TRY IT: Set down every entry exactly as given. Pictures are to be left out.

——————

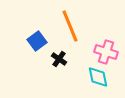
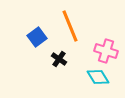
blue square: moved 4 px up
pink cross: moved 1 px up
cyan diamond: rotated 20 degrees counterclockwise
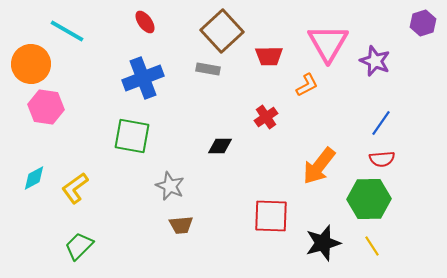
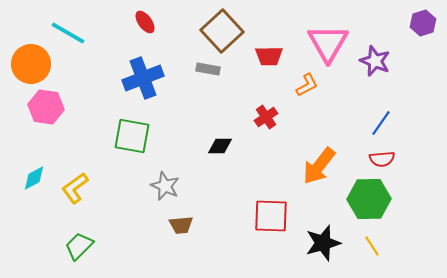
cyan line: moved 1 px right, 2 px down
gray star: moved 5 px left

——————

SOLUTION FOR THIS PROBLEM:
blue square: moved 4 px up
pink cross: moved 1 px up
cyan diamond: rotated 20 degrees counterclockwise
cyan line: moved 1 px right, 2 px down
gray star: moved 5 px left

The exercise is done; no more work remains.